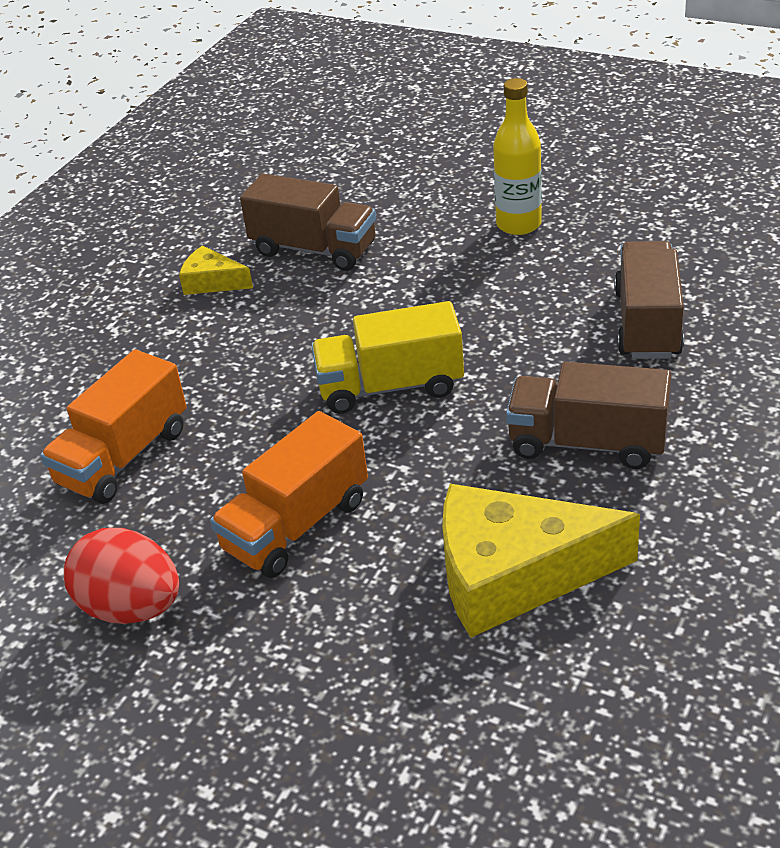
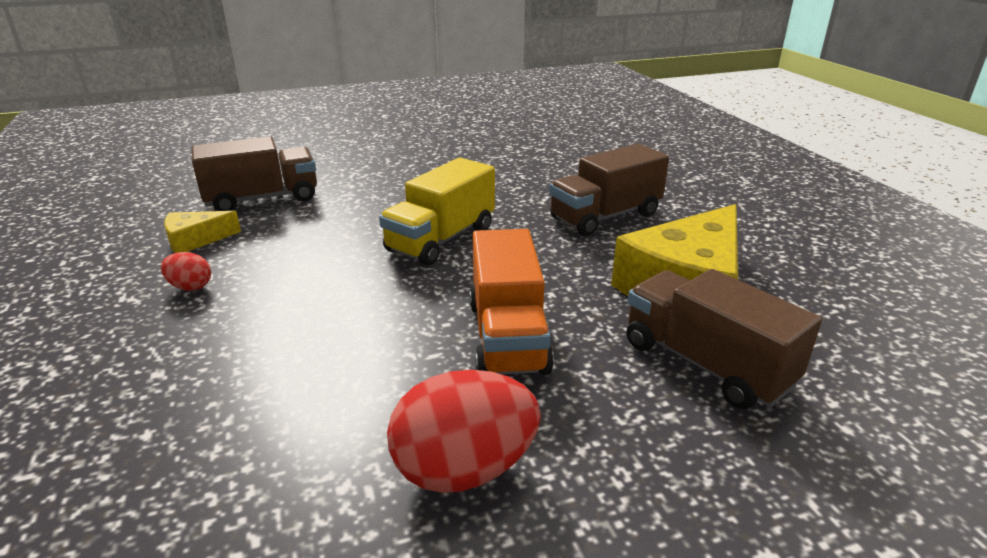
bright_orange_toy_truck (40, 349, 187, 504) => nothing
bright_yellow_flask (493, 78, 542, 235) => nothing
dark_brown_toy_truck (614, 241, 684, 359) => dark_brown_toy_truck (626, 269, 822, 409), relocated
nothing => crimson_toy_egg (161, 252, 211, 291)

_____

- [EXERCISE GOAL]:
Please transcribe each line above exactly, but leave the images out.

- [EXPECTED ANSWER]:
bright_orange_toy_truck (40, 349, 187, 504) => nothing
bright_yellow_flask (493, 78, 542, 235) => nothing
dark_brown_toy_truck (614, 241, 684, 359) => dark_brown_toy_truck (626, 269, 822, 409), relocated
nothing => crimson_toy_egg (161, 252, 211, 291)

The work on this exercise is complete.